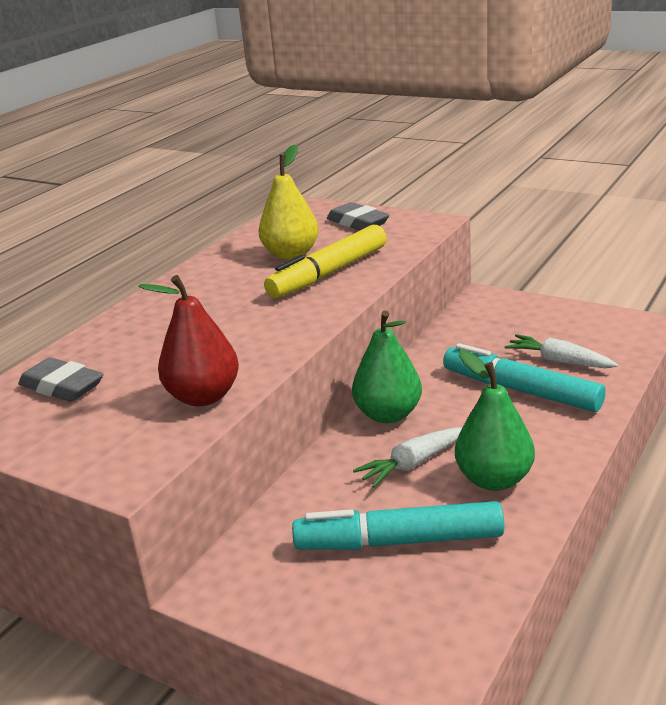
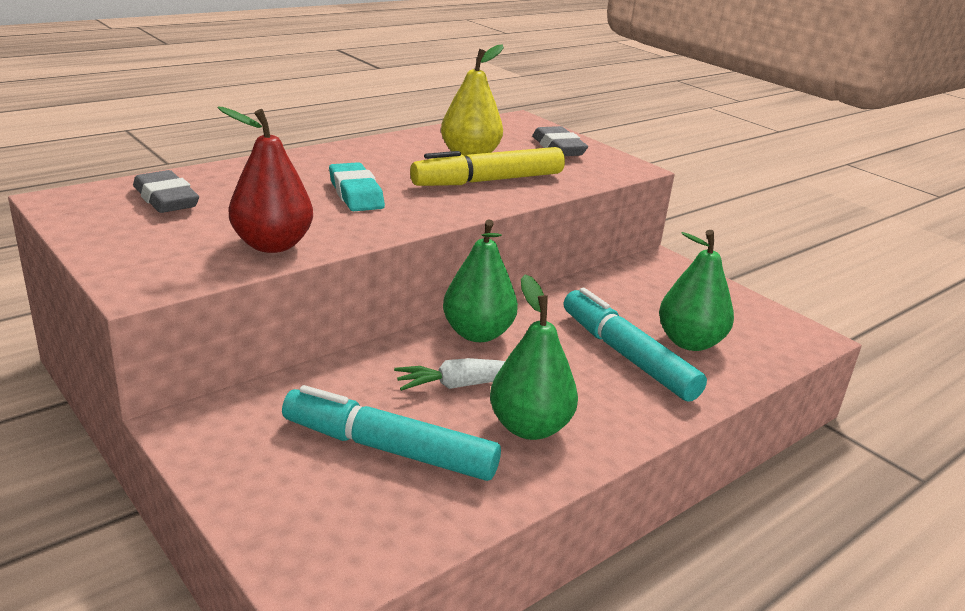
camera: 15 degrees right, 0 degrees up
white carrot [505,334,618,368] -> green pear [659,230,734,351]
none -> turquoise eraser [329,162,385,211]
---
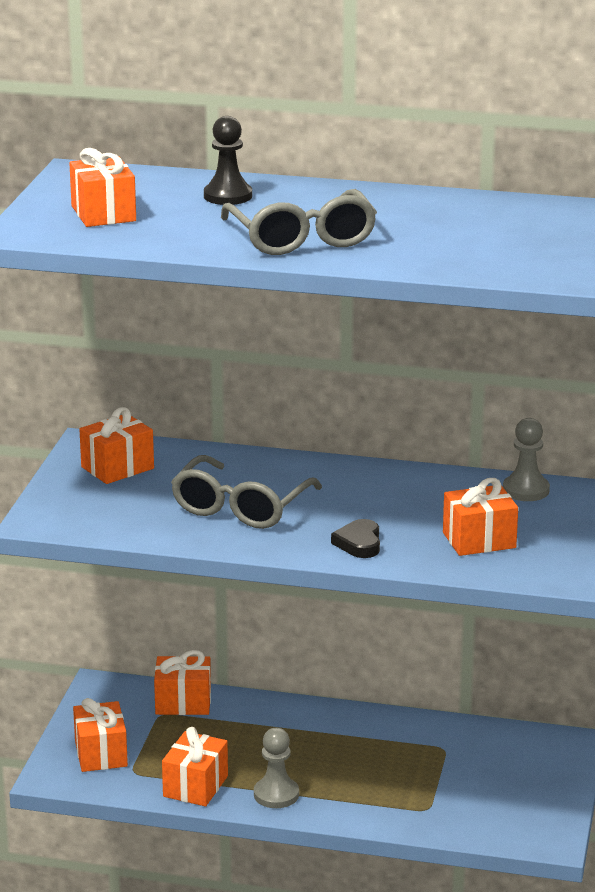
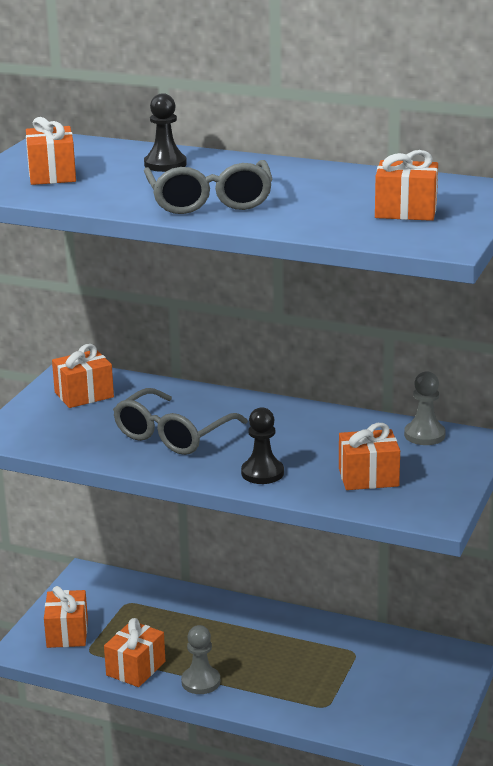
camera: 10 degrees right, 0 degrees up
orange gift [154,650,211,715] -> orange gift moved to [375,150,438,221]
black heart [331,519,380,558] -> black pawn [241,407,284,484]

■ **EXERCISE BRIEF**
All lines above from the line with "orange gift [154,650,211,715]" through the line with "black heart [331,519,380,558]", both included, are to be set down exactly, with nothing else.

■ **REPLY TO THE EXERCISE**
orange gift [154,650,211,715] -> orange gift moved to [375,150,438,221]
black heart [331,519,380,558] -> black pawn [241,407,284,484]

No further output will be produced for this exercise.